- [PROBLEM DETAILS]: Word for word, restate every line from the one with "green jar [363,175,400,228] -> none" through the end of the records below, both included, and add nothing.
[[ EXTRACTED INFORMATION open ]]
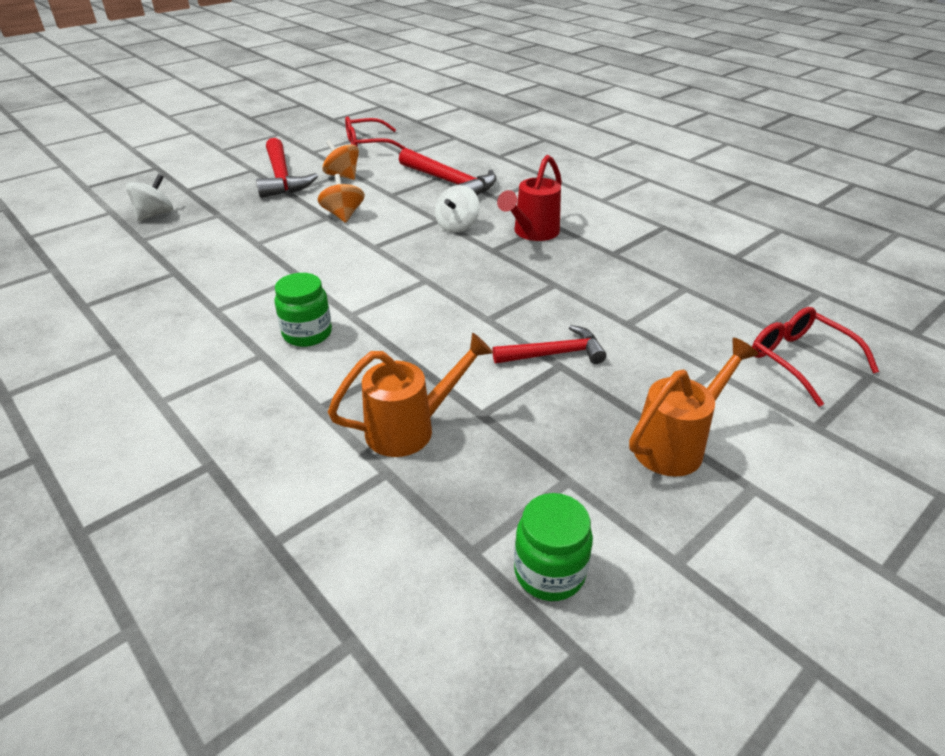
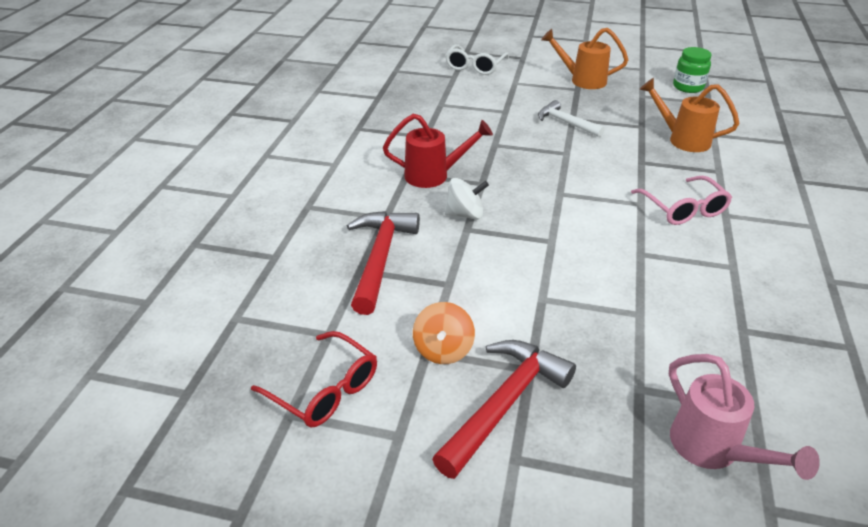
camera: 125 degrees left, 0 degrees up
white spinning top [126,174,173,221] -> pink watering can [669,354,820,480]
green jar [275,273,332,347] -> pink glasses [631,176,732,225]
orange spinning top [318,174,365,223] -> none
red hammer [493,325,607,364] -> white hammer [538,100,605,138]
red glasses [752,307,879,407] -> white glasses [445,44,509,75]

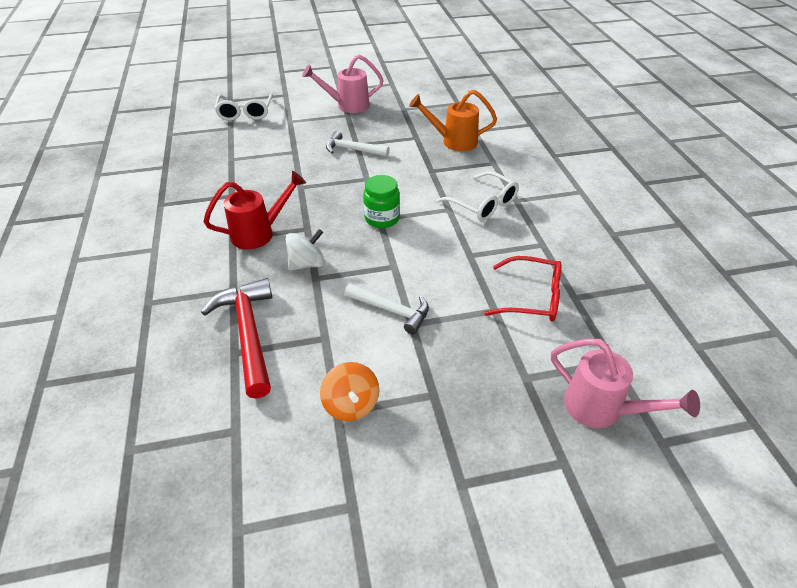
camera: 25 degrees left, 5 degrees up
red glasses [251,331,377,428] -> red glasses moved to [484,256,561,321]
red hammer [432,340,576,479] -> none
orange watering can [541,28,628,89] -> pink watering can [302,54,384,113]
pink glasses [631,176,732,225] -> white glasses [437,171,519,221]
green jar [673,47,712,93] -> green jar moved to [363,175,400,228]
none -> white hammer [345,283,429,334]

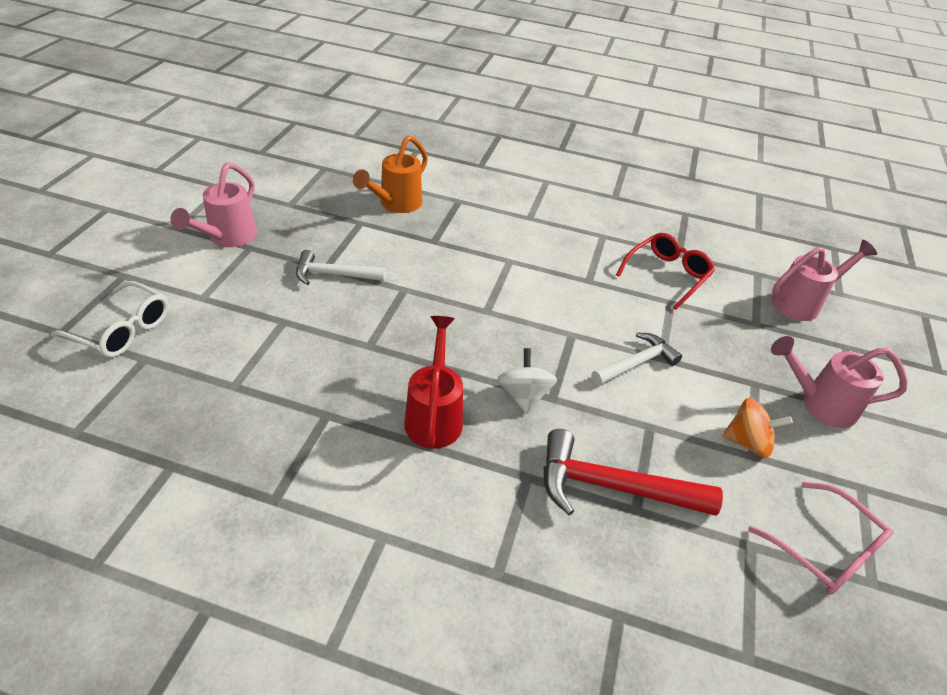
camera: 65 degrees left, 0 degrees up
white hammer [326,131,390,157] -> white hammer turned 45 degrees clockwise [296,250,386,285]
green jar [363,175,400,228] -> none
white glasses [437,171,519,221] -> none
none -> pink glasses [748,482,894,595]
none -> pink watering can [771,336,908,428]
[[ EXTRACTED INFORMATION closed ]]
- [ANSWER FOR THIS EXERCISE]:
green jar [363,175,400,228] -> none
white glasses [437,171,519,221] -> none
none -> pink glasses [748,482,894,595]
none -> pink watering can [771,336,908,428]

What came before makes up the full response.